++++ MATERIAL FOR THIS TASK

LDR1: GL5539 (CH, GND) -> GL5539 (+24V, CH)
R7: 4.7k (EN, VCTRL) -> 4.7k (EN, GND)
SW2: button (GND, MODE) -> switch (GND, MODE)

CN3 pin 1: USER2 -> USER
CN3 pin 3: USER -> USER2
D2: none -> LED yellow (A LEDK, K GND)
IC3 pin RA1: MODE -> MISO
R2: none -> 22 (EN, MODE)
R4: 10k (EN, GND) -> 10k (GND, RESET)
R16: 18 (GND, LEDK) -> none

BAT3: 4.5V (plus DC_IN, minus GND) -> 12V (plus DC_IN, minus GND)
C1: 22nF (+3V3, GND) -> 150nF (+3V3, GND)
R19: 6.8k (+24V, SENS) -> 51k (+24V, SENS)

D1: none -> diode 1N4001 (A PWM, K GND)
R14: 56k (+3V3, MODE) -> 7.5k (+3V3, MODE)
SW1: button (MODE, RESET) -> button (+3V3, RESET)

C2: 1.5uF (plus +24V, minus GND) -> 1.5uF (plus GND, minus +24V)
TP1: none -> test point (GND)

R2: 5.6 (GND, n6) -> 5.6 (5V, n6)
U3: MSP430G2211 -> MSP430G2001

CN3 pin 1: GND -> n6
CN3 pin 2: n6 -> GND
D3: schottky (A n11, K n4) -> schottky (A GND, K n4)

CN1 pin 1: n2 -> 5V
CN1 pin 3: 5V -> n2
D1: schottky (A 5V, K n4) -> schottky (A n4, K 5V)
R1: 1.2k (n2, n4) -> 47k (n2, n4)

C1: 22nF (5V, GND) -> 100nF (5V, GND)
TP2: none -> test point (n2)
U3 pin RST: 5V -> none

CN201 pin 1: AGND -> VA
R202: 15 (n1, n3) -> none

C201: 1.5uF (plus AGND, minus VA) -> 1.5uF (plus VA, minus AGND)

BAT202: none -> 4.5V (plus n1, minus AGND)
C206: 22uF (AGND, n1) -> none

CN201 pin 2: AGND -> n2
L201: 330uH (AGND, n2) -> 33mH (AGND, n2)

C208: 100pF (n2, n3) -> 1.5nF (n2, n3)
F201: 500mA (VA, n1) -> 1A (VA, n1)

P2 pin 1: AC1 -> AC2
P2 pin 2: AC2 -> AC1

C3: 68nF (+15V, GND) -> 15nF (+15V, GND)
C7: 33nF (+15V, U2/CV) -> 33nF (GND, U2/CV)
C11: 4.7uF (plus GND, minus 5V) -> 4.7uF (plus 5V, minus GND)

++++++++

» **WHAT YOU ARE ASKED TO DO**
Beginning with the line that has "R7: 4.7k (EN, VCTRL) -> 4.7k (EN, GND)" and ending with the line that has "CN1 pin 3: 5V -> n2", set down the lines above exactly and include no others.

» **EXERCISE RESPONSE**
R7: 4.7k (EN, VCTRL) -> 4.7k (EN, GND)
SW2: button (GND, MODE) -> switch (GND, MODE)

CN3 pin 1: USER2 -> USER
CN3 pin 3: USER -> USER2
D2: none -> LED yellow (A LEDK, K GND)
IC3 pin RA1: MODE -> MISO
R2: none -> 22 (EN, MODE)
R4: 10k (EN, GND) -> 10k (GND, RESET)
R16: 18 (GND, LEDK) -> none

BAT3: 4.5V (plus DC_IN, minus GND) -> 12V (plus DC_IN, minus GND)
C1: 22nF (+3V3, GND) -> 150nF (+3V3, GND)
R19: 6.8k (+24V, SENS) -> 51k (+24V, SENS)

D1: none -> diode 1N4001 (A PWM, K GND)
R14: 56k (+3V3, MODE) -> 7.5k (+3V3, MODE)
SW1: button (MODE, RESET) -> button (+3V3, RESET)

C2: 1.5uF (plus +24V, minus GND) -> 1.5uF (plus GND, minus +24V)
TP1: none -> test point (GND)

R2: 5.6 (GND, n6) -> 5.6 (5V, n6)
U3: MSP430G2211 -> MSP430G2001

CN3 pin 1: GND -> n6
CN3 pin 2: n6 -> GND
D3: schottky (A n11, K n4) -> schottky (A GND, K n4)

CN1 pin 1: n2 -> 5V
CN1 pin 3: 5V -> n2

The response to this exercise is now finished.